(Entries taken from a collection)
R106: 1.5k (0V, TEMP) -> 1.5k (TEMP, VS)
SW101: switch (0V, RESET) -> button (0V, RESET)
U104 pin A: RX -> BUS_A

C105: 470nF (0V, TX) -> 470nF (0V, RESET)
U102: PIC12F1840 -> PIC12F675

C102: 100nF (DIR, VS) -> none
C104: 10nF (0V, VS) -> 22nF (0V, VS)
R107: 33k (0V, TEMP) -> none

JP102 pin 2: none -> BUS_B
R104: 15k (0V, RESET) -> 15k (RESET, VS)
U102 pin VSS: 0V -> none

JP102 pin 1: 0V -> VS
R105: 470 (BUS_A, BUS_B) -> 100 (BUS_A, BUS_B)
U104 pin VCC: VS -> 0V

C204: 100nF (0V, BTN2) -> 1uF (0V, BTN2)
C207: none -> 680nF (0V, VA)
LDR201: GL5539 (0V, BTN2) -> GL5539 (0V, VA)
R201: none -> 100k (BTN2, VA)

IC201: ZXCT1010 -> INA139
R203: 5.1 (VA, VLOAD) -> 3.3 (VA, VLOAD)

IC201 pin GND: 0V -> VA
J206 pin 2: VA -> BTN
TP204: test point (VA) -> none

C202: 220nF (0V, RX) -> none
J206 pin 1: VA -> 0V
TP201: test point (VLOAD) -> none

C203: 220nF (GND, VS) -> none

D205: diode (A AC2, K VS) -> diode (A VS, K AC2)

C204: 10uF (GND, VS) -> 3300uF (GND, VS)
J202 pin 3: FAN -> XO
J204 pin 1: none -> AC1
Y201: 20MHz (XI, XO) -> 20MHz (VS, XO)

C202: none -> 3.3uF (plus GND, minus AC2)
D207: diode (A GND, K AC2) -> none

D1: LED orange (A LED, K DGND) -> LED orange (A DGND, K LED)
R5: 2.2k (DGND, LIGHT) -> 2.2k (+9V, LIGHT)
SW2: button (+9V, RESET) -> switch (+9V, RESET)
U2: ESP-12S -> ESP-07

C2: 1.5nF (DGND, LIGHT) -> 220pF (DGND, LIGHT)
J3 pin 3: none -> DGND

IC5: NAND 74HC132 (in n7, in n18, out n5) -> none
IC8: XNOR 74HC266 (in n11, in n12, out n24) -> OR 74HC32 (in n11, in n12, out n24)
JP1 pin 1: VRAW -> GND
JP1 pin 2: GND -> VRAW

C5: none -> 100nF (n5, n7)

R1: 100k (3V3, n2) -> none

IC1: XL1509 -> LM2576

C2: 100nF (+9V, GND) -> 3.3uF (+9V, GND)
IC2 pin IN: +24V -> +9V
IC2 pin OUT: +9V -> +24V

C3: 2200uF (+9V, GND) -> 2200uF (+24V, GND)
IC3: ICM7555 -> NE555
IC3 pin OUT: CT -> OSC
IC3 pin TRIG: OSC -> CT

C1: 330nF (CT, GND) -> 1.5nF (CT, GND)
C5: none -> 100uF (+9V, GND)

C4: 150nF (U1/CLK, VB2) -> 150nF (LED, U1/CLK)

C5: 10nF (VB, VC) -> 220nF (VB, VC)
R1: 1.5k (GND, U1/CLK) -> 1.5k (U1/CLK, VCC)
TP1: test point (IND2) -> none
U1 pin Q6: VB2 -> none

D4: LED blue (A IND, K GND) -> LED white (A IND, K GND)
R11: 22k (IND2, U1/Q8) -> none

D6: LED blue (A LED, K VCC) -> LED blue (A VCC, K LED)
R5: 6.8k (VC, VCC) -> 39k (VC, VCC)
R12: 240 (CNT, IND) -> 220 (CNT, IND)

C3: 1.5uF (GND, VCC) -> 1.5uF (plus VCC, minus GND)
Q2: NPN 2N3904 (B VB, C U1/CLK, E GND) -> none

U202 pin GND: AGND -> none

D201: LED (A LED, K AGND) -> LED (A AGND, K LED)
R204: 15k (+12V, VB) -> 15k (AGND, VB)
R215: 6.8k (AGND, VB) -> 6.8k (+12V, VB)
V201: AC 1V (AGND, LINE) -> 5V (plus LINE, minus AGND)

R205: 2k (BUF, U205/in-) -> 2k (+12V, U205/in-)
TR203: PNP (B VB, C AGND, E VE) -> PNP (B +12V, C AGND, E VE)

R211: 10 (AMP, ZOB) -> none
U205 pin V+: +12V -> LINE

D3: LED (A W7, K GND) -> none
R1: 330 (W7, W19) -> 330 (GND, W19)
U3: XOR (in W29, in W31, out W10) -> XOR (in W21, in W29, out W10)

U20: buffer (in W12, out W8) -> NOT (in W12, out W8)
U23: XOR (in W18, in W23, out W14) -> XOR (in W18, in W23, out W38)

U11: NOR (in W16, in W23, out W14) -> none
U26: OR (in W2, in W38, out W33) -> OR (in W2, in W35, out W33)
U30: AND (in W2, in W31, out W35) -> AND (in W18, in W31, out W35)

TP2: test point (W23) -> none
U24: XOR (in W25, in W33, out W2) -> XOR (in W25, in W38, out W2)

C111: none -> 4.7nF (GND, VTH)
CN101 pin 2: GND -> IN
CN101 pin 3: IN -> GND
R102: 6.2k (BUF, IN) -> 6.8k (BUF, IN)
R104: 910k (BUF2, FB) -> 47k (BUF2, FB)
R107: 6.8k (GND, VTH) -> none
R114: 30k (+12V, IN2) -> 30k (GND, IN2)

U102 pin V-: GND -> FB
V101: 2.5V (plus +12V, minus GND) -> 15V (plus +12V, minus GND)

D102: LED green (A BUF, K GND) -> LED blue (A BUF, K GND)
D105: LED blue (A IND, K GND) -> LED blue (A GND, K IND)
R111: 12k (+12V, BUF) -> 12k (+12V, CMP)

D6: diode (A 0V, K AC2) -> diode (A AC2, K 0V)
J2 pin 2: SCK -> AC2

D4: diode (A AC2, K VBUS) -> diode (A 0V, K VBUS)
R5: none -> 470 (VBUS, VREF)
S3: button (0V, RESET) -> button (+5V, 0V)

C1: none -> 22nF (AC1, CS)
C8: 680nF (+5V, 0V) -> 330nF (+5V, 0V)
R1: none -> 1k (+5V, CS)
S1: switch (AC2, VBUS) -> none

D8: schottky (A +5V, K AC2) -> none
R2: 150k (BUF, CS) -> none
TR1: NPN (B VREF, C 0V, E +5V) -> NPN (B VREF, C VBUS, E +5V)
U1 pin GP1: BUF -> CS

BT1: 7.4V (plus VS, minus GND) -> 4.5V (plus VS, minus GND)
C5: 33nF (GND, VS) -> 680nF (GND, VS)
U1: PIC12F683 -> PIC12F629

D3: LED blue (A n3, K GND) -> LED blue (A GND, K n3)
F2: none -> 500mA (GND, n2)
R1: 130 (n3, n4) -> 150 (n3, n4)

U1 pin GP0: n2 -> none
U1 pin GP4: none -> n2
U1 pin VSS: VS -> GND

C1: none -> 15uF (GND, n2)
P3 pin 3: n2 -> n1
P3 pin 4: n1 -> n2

### Task goal
Look through the records above for the string "plus", then copy every line that has it.

### Solution to this exercise
C202: none -> 3.3uF (plus GND, minus AC2)
C3: 1.5uF (GND, VCC) -> 1.5uF (plus VCC, minus GND)
V201: AC 1V (AGND, LINE) -> 5V (plus LINE, minus AGND)
V101: 2.5V (plus +12V, minus GND) -> 15V (plus +12V, minus GND)
BT1: 7.4V (plus VS, minus GND) -> 4.5V (plus VS, minus GND)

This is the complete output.